ASSIGNMENT: Copy all of the material below, line for line.

DATA IN THIS EXERCISE section start

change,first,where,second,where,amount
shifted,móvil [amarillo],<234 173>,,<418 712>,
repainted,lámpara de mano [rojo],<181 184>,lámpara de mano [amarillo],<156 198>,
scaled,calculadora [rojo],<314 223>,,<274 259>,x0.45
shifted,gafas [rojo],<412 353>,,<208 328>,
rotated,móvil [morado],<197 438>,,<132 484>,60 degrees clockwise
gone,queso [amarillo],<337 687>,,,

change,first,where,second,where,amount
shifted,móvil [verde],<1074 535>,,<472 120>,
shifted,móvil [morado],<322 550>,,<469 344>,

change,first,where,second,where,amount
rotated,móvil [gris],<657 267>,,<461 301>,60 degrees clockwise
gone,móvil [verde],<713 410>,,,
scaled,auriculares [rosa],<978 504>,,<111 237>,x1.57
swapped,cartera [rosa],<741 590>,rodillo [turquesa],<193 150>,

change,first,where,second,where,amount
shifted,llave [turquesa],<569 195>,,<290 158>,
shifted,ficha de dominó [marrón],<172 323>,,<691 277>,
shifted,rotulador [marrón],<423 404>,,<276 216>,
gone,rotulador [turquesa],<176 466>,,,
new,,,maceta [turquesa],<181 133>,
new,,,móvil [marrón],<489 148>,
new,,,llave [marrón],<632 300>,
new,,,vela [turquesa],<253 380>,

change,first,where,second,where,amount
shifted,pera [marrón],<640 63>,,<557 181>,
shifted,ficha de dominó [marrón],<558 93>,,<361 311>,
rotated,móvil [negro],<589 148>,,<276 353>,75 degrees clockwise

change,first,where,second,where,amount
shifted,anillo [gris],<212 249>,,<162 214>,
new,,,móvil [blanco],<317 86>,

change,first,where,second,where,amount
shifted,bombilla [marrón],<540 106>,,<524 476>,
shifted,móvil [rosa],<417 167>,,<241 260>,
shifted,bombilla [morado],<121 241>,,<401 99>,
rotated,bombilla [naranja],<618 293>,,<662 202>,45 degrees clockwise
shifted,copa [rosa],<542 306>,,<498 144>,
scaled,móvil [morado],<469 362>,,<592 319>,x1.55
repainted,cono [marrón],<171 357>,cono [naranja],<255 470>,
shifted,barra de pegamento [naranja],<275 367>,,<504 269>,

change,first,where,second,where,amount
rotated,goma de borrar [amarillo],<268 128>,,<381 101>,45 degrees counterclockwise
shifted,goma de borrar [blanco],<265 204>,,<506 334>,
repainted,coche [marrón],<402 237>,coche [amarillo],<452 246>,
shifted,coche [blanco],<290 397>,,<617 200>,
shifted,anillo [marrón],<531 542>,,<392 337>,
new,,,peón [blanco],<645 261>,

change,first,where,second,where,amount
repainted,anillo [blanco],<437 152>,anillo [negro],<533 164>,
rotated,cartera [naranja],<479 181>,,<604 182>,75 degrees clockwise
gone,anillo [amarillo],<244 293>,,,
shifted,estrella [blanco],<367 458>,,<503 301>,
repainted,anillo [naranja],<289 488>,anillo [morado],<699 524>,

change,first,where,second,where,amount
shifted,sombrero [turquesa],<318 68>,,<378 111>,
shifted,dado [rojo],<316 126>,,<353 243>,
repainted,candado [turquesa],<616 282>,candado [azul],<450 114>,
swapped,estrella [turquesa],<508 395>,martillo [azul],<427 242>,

DATA IN THIS EXERCISE section end

COMPLETED TASK:
change,first,where,second,where,amount
shifted,móvil [amarillo],<234 173>,,<418 712>,
repainted,lámpara de mano [rojo],<181 184>,lámpara de mano [amarillo],<156 198>,
scaled,calculadora [rojo],<314 223>,,<274 259>,x0.45
shifted,gafas [rojo],<412 353>,,<208 328>,
rotated,móvil [morado],<197 438>,,<132 484>,60 degrees clockwise
gone,queso [amarillo],<337 687>,,,

change,first,where,second,where,amount
shifted,móvil [verde],<1074 535>,,<472 120>,
shifted,móvil [morado],<322 550>,,<469 344>,

change,first,where,second,where,amount
rotated,móvil [gris],<657 267>,,<461 301>,60 degrees clockwise
gone,móvil [verde],<713 410>,,,
scaled,auriculares [rosa],<978 504>,,<111 237>,x1.57
swapped,cartera [rosa],<741 590>,rodillo [turquesa],<193 150>,

change,first,where,second,where,amount
shifted,llave [turquesa],<569 195>,,<290 158>,
shifted,ficha de dominó [marrón],<172 323>,,<691 277>,
shifted,rotulador [marrón],<423 404>,,<276 216>,
gone,rotulador [turquesa],<176 466>,,,
new,,,maceta [turquesa],<181 133>,
new,,,móvil [marrón],<489 148>,
new,,,llave [marrón],<632 300>,
new,,,vela [turquesa],<253 380>,

change,first,where,second,where,amount
shifted,pera [marrón],<640 63>,,<557 181>,
shifted,ficha de dominó [marrón],<558 93>,,<361 311>,
rotated,móvil [negro],<589 148>,,<276 353>,75 degrees clockwise

change,first,where,second,where,amount
shifted,anillo [gris],<212 249>,,<162 214>,
new,,,móvil [blanco],<317 86>,

change,first,where,second,where,amount
shifted,bombilla [marrón],<540 106>,,<524 476>,
shifted,móvil [rosa],<417 167>,,<241 260>,
shifted,bombilla [morado],<121 241>,,<401 99>,
rotated,bombilla [naranja],<618 293>,,<662 202>,45 degrees clockwise
shifted,copa [rosa],<542 306>,,<498 144>,
scaled,móvil [morado],<469 362>,,<592 319>,x1.55
repainted,cono [marrón],<171 357>,cono [naranja],<255 470>,
shifted,barra de pegamento [naranja],<275 367>,,<504 269>,

change,first,where,second,where,amount
rotated,goma de borrar [amarillo],<268 128>,,<381 101>,45 degrees counterclockwise
shifted,goma de borrar [blanco],<265 204>,,<506 334>,
repainted,coche [marrón],<402 237>,coche [amarillo],<452 246>,
shifted,coche [blanco],<290 397>,,<617 200>,
shifted,anillo [marrón],<531 542>,,<392 337>,
new,,,peón [blanco],<645 261>,

change,first,where,second,where,amount
repainted,anillo [blanco],<437 152>,anillo [negro],<533 164>,
rotated,cartera [naranja],<479 181>,,<604 182>,75 degrees clockwise
gone,anillo [amarillo],<244 293>,,,
shifted,estrella [blanco],<367 458>,,<503 301>,
repainted,anillo [naranja],<289 488>,anillo [morado],<699 524>,

change,first,where,second,where,amount
shifted,sombrero [turquesa],<318 68>,,<378 111>,
shifted,dado [rojo],<316 126>,,<353 243>,
repainted,candado [turquesa],<616 282>,candado [azul],<450 114>,
swapped,estrella [turquesa],<508 395>,martillo [azul],<427 242>,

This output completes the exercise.